● **AIM OF THE EXERCISE**:
Among the lines of data below, reproduce only those from the one with "C1: 1000uF (plus" through the one with "U5 pin P1.1: none -> 0V", exactly as they stand, both ends included.

[Records from a data source]
+---+

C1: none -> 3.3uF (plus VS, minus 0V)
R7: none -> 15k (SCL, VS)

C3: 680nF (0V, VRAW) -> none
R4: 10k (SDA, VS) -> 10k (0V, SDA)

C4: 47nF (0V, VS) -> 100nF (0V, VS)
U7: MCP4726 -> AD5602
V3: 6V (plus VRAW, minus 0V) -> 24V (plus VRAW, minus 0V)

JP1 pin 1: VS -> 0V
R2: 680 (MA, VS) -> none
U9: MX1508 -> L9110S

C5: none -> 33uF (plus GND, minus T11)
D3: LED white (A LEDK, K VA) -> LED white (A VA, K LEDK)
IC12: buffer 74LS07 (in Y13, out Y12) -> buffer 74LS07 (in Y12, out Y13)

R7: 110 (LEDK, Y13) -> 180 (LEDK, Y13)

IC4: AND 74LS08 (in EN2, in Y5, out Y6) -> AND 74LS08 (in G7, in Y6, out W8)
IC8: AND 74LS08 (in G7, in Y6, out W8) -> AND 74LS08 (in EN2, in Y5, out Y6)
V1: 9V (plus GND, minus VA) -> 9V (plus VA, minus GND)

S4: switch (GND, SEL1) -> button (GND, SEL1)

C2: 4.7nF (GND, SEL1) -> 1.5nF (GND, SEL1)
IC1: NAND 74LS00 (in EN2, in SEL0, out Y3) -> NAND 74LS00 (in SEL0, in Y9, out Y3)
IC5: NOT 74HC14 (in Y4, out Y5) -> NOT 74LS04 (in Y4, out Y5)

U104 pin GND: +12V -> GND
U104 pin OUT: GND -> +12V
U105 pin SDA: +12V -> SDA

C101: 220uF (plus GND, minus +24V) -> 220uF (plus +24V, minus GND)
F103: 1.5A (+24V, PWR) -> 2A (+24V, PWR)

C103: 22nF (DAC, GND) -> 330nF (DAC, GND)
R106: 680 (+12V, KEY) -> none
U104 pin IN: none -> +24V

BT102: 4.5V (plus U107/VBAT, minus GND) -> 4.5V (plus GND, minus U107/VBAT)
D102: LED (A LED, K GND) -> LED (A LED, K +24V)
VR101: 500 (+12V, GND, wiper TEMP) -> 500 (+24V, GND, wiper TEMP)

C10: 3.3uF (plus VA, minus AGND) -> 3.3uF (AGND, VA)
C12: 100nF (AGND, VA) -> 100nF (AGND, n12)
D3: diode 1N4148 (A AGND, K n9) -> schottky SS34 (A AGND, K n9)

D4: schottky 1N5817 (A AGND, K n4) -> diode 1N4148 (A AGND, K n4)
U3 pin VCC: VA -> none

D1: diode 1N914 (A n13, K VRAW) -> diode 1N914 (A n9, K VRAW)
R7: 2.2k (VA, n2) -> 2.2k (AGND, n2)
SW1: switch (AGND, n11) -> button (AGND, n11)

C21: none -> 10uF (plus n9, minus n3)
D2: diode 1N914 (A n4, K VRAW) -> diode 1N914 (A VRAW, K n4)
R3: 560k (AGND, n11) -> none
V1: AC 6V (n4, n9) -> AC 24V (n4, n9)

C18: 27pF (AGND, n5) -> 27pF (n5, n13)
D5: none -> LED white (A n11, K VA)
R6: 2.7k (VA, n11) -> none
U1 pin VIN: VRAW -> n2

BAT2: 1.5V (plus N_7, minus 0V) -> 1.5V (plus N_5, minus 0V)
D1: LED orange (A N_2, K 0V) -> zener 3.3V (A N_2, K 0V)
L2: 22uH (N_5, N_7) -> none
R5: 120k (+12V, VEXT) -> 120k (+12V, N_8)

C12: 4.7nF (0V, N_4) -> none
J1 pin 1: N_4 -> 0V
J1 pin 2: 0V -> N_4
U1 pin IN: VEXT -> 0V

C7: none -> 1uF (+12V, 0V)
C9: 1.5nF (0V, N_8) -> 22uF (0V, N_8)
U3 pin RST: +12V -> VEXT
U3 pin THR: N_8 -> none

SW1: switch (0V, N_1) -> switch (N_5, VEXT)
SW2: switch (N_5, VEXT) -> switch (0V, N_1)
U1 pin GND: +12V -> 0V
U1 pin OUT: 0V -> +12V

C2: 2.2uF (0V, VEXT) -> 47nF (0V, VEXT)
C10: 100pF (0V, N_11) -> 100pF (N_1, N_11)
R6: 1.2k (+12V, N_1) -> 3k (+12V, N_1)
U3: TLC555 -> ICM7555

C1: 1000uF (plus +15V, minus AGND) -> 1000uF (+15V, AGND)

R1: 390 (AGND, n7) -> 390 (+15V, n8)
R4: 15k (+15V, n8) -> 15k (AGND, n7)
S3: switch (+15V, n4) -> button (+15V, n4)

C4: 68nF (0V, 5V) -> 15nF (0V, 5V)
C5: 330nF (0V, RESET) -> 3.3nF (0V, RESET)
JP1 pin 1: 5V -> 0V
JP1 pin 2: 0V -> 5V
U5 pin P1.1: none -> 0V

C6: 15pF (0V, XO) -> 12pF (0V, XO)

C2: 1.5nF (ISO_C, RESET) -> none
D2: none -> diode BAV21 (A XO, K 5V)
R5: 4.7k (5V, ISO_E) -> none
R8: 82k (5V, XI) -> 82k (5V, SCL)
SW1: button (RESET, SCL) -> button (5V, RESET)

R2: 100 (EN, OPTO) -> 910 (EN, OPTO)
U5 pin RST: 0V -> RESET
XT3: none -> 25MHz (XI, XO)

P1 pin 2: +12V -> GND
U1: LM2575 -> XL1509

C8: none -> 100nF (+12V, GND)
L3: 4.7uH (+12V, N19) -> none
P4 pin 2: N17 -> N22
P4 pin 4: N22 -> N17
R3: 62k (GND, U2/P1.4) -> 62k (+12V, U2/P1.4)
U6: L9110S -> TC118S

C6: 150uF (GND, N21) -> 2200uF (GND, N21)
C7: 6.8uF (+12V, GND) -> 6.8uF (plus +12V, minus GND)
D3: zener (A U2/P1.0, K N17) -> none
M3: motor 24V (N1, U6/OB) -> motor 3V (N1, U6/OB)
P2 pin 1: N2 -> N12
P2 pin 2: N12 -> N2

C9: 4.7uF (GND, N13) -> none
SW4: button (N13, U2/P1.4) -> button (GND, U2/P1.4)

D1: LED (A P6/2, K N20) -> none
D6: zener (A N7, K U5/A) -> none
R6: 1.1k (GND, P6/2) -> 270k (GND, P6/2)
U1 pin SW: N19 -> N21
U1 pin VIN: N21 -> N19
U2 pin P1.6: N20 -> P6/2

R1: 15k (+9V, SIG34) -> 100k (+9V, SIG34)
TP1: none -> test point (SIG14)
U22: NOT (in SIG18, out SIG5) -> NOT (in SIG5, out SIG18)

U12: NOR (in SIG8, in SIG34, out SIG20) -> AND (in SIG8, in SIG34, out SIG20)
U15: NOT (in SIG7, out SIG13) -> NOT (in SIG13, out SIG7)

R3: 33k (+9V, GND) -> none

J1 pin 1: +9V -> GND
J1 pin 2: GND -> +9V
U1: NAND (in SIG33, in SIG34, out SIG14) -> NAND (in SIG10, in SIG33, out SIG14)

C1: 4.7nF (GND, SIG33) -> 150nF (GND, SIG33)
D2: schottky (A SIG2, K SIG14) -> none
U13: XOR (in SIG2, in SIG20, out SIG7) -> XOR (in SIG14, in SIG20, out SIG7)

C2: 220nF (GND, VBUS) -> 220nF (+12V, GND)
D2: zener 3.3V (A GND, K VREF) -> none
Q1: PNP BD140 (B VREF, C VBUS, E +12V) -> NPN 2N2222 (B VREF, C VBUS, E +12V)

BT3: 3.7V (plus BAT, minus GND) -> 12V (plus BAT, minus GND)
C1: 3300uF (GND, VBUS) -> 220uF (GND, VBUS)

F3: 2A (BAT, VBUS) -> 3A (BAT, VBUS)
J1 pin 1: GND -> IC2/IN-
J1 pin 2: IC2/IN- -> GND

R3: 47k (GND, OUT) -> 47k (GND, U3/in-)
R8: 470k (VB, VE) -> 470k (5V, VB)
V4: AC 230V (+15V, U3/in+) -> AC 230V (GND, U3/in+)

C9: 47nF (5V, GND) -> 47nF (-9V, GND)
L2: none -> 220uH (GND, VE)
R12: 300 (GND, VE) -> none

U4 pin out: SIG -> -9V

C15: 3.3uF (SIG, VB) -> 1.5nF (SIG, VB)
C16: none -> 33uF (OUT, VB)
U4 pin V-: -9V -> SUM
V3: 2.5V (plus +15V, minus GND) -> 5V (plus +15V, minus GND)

+---+

● **ANSWER BOX**:
C1: 1000uF (plus +15V, minus AGND) -> 1000uF (+15V, AGND)

R1: 390 (AGND, n7) -> 390 (+15V, n8)
R4: 15k (+15V, n8) -> 15k (AGND, n7)
S3: switch (+15V, n4) -> button (+15V, n4)

C4: 68nF (0V, 5V) -> 15nF (0V, 5V)
C5: 330nF (0V, RESET) -> 3.3nF (0V, RESET)
JP1 pin 1: 5V -> 0V
JP1 pin 2: 0V -> 5V
U5 pin P1.1: none -> 0V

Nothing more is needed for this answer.